##### DATA FOR THE TASK
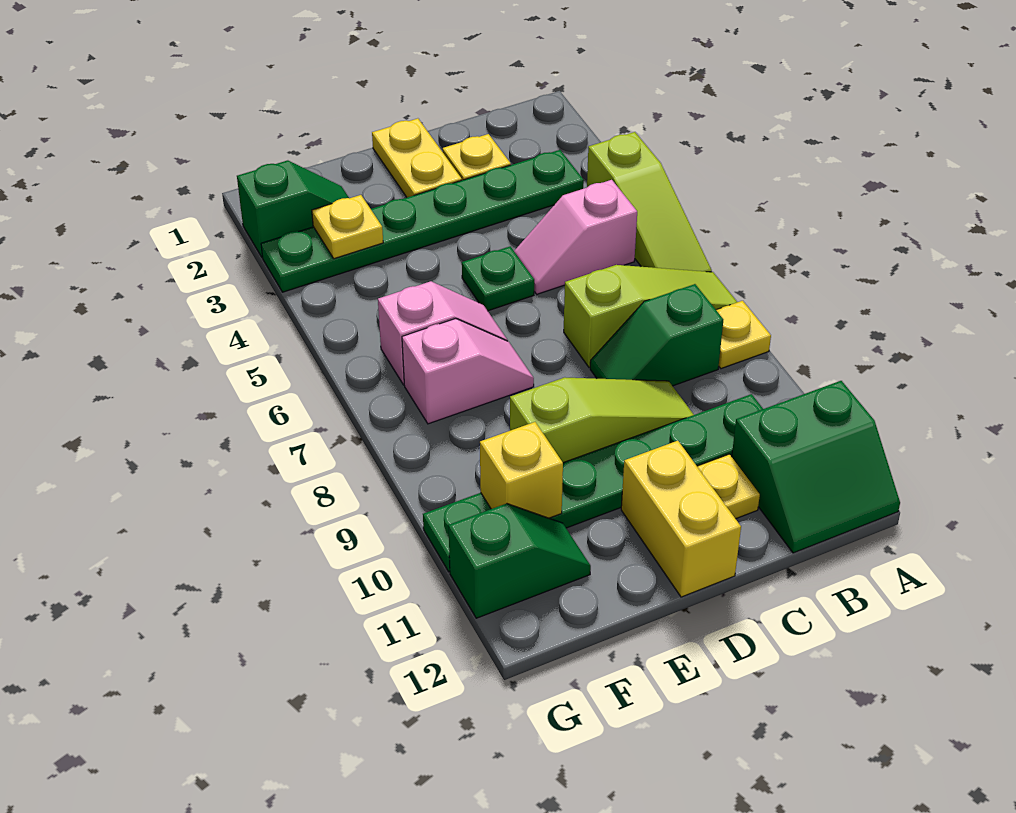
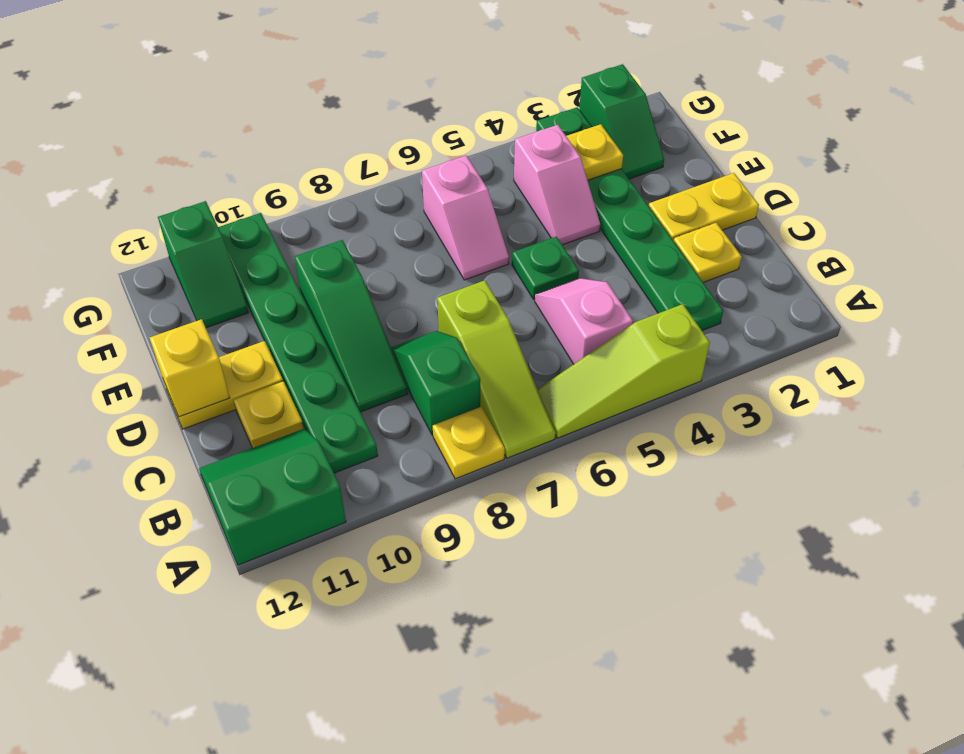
green slope A11:B12 level 1 top 11 -> green slope A11:B12 level 1 top A
lime slope C9:E9 level 1 top E -> green slope C9:E9 level 1 top E
yellow brick D11:D12 level 1 -> yellow plate D11:D12 level 1
pink slope E7:F7 level 1 top F -> pink slope E4:F4 level 1 top F
yellow brick F10 level 2 -> yellow brick D12 level 2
##########
→ **WORK ORDER**: The material must be returned exactly, with its pictures omitted.

→ **PROBLEM SOLUTION**:
green slope A11:B12 level 1 top 11 -> green slope A11:B12 level 1 top A
lime slope C9:E9 level 1 top E -> green slope C9:E9 level 1 top E
yellow brick D11:D12 level 1 -> yellow plate D11:D12 level 1
pink slope E7:F7 level 1 top F -> pink slope E4:F4 level 1 top F
yellow brick F10 level 2 -> yellow brick D12 level 2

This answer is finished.